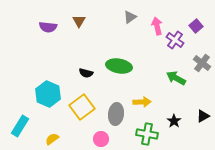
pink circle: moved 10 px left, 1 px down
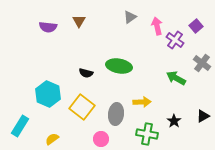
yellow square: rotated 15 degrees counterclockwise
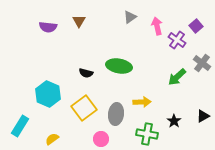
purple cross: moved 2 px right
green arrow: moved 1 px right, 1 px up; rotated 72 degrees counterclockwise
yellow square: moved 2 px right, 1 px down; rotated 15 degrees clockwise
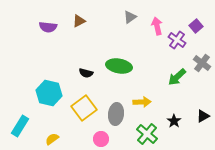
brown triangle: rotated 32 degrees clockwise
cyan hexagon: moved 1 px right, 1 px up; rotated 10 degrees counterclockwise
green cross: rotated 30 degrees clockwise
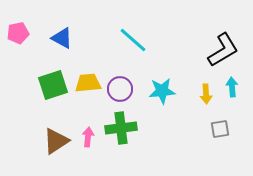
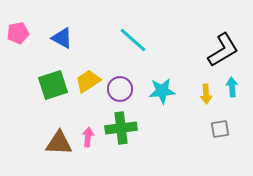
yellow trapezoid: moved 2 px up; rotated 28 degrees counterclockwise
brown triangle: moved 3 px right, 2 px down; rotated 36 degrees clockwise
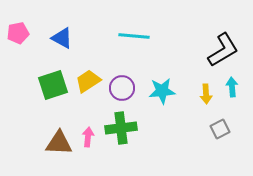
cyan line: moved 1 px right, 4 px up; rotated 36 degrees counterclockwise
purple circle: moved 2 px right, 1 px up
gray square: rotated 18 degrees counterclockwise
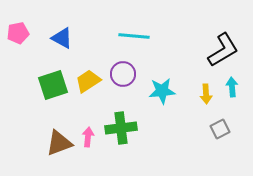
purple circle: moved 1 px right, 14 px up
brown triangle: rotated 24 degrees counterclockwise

....

**Problem requirements:**
Tally the lines above that contain the word "square" and give only the number.

**Correct response:**
3